Work task: Below are some records. Write out the lines from the one containing "to (277 450)" to the last line, word for word, leaving out pictures.

BEGIN

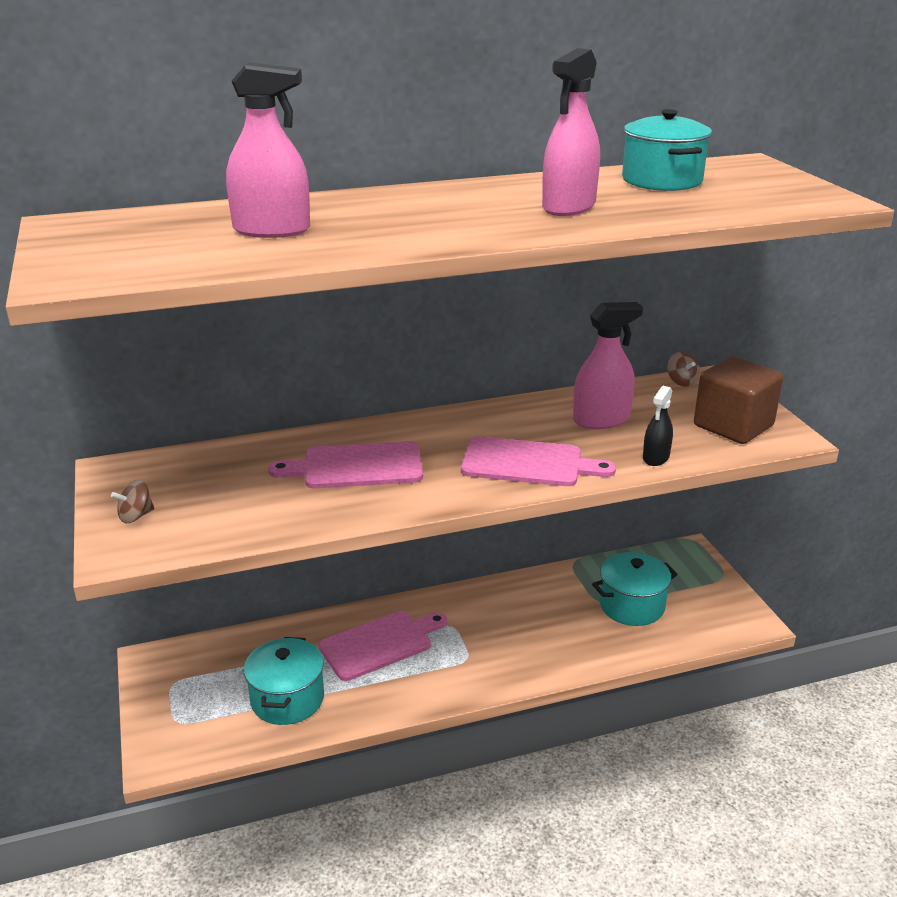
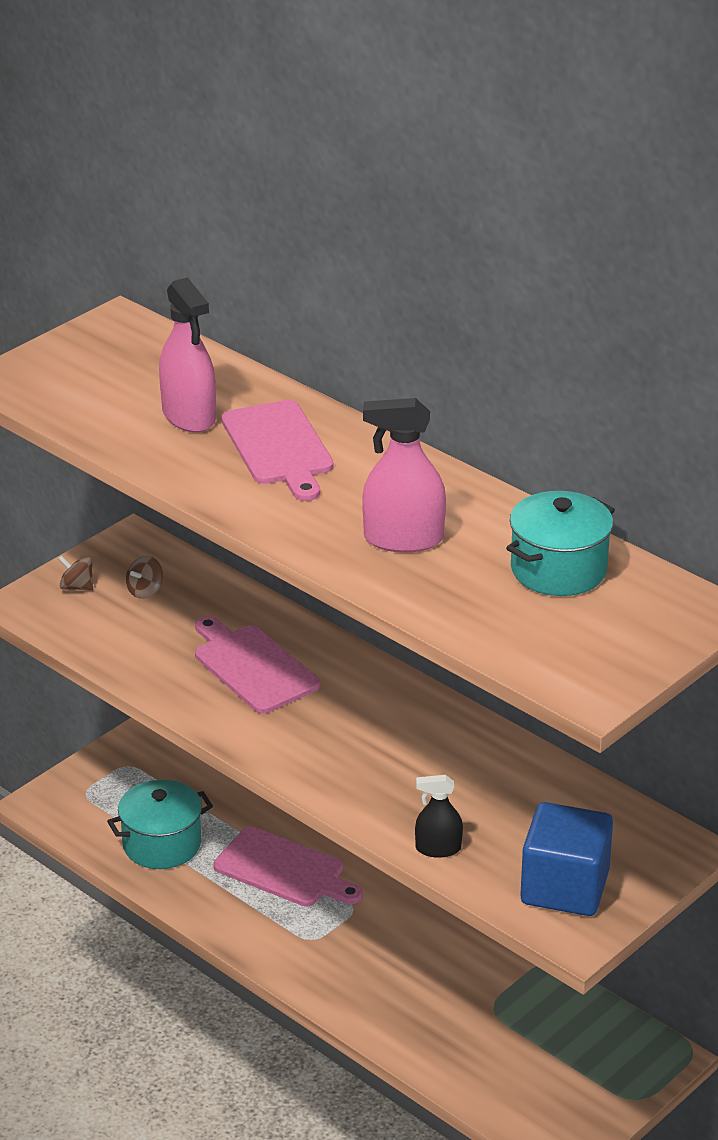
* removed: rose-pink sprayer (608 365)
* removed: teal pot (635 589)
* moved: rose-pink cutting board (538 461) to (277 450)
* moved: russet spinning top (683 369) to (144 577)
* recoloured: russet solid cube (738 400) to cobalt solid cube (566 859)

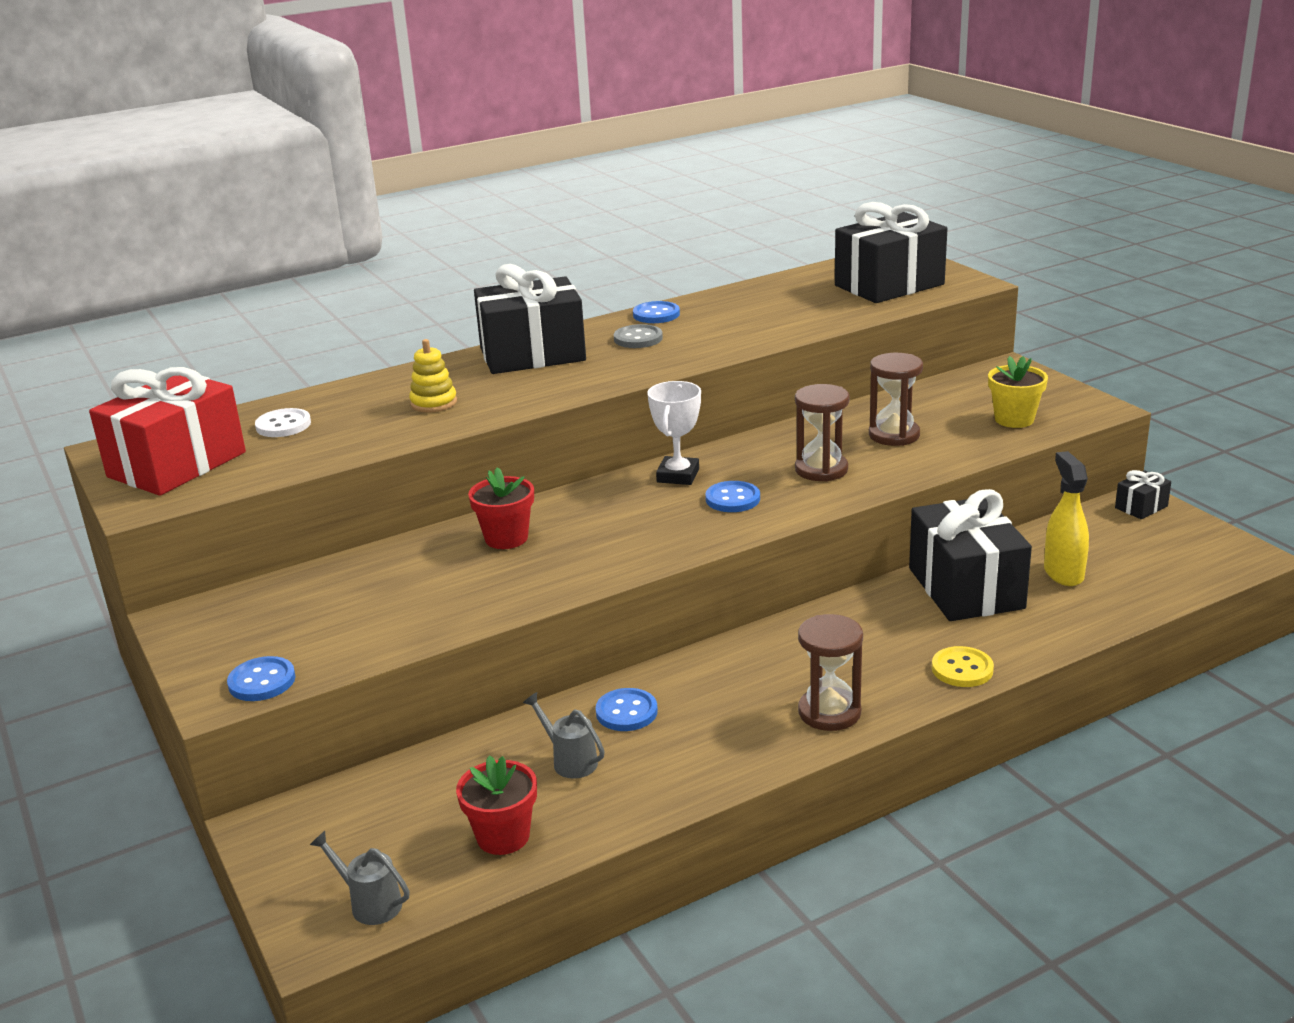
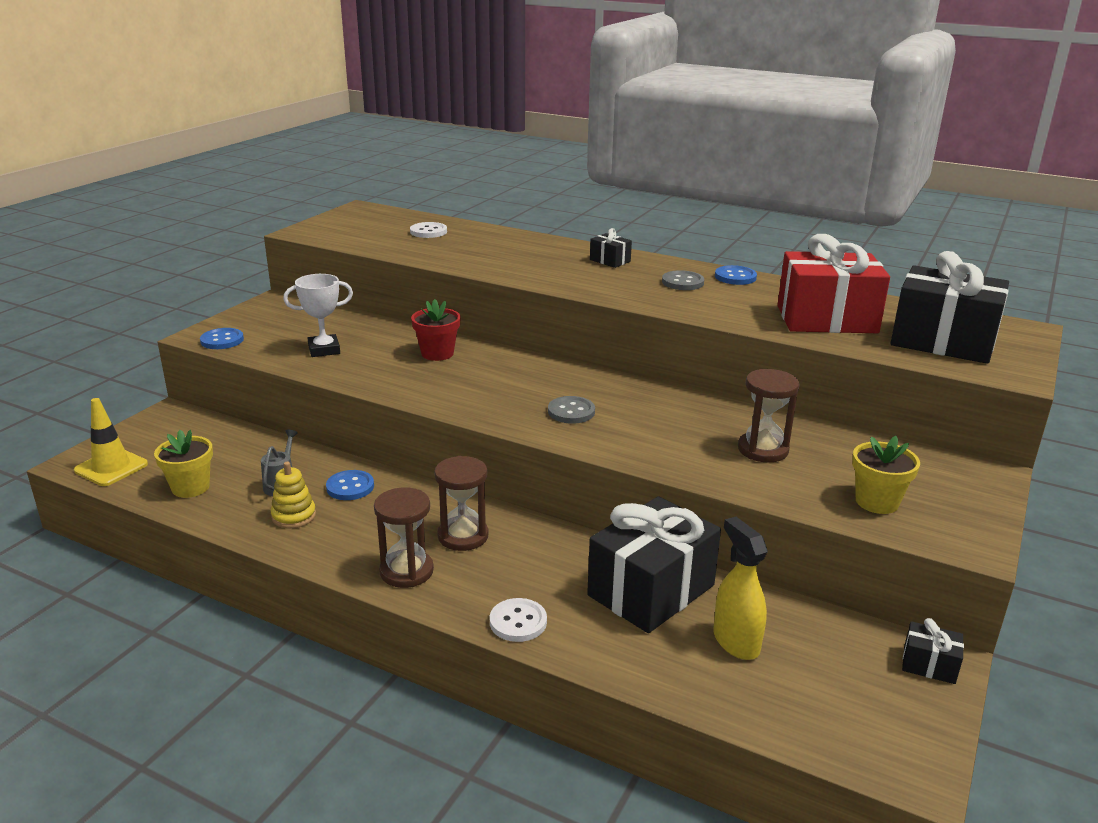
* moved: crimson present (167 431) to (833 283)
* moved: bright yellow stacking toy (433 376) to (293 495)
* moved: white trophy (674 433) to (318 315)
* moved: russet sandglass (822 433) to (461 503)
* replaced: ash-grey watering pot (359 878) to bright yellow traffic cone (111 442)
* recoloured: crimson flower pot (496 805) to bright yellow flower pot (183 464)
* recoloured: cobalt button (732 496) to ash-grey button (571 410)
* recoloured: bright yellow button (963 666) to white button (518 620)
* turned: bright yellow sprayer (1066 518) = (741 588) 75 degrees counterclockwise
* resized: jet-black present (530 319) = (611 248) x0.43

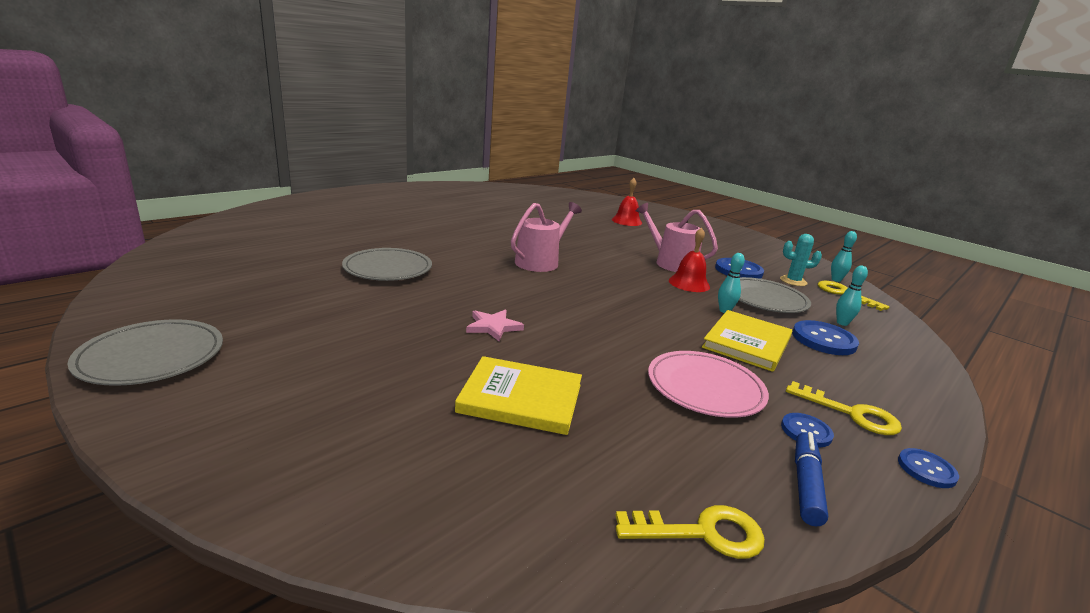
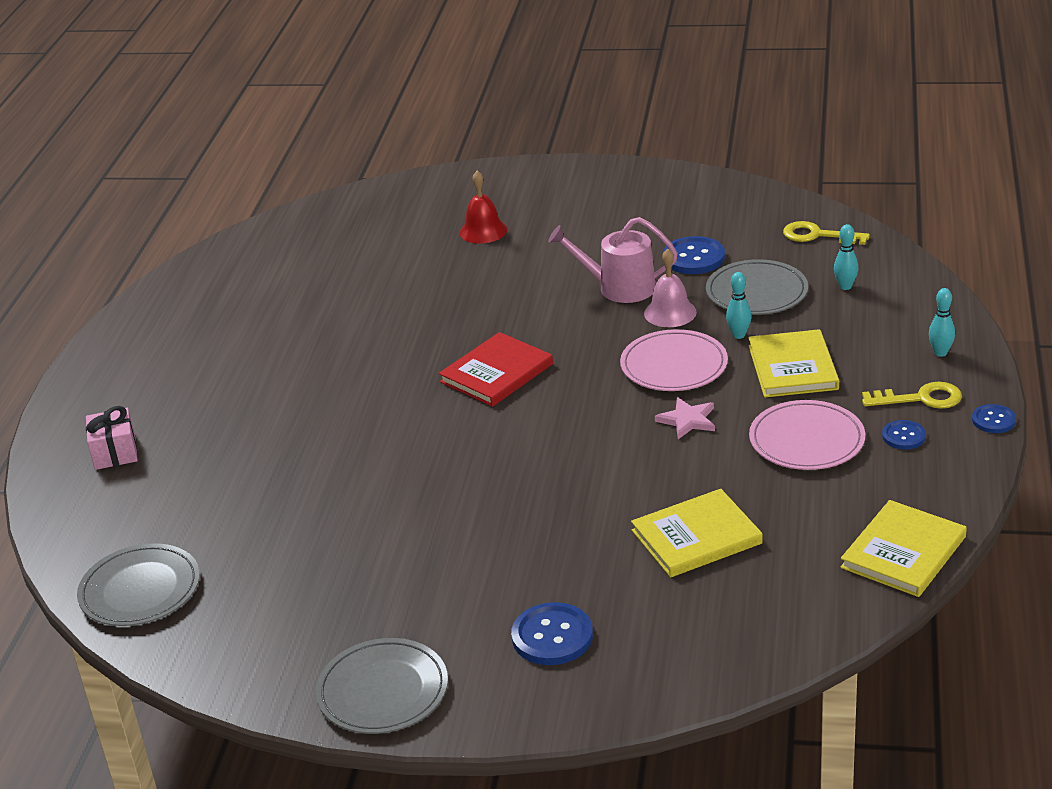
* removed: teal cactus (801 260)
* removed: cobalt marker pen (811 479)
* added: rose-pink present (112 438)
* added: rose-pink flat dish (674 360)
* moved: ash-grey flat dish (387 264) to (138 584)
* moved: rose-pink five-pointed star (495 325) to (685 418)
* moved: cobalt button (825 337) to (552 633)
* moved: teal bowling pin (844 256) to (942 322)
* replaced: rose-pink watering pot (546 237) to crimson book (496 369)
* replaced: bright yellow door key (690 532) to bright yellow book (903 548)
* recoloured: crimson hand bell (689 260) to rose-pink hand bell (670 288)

END

Answer to this problem:
* moved: rose-pink cutting board (538 461) to (277 450)
* moved: russet spinning top (683 369) to (144 577)
* recoloured: russet solid cube (738 400) to cobalt solid cube (566 859)

* moved: crimson present (167 431) to (833 283)
* moved: bright yellow stacking toy (433 376) to (293 495)
* moved: white trophy (674 433) to (318 315)
* moved: russet sandglass (822 433) to (461 503)
* replaced: ash-grey watering pot (359 878) to bright yellow traffic cone (111 442)
* recoloured: crimson flower pot (496 805) to bright yellow flower pot (183 464)
* recoloured: cobalt button (732 496) to ash-grey button (571 410)
* recoloured: bright yellow button (963 666) to white button (518 620)
* turned: bright yellow sprayer (1066 518) = (741 588) 75 degrees counterclockwise
* resized: jet-black present (530 319) = (611 248) x0.43

* removed: teal cactus (801 260)
* removed: cobalt marker pen (811 479)
* added: rose-pink present (112 438)
* added: rose-pink flat dish (674 360)
* moved: ash-grey flat dish (387 264) to (138 584)
* moved: rose-pink five-pointed star (495 325) to (685 418)
* moved: cobalt button (825 337) to (552 633)
* moved: teal bowling pin (844 256) to (942 322)
* replaced: rose-pink watering pot (546 237) to crimson book (496 369)
* replaced: bright yellow door key (690 532) to bright yellow book (903 548)
* recoloured: crimson hand bell (689 260) to rose-pink hand bell (670 288)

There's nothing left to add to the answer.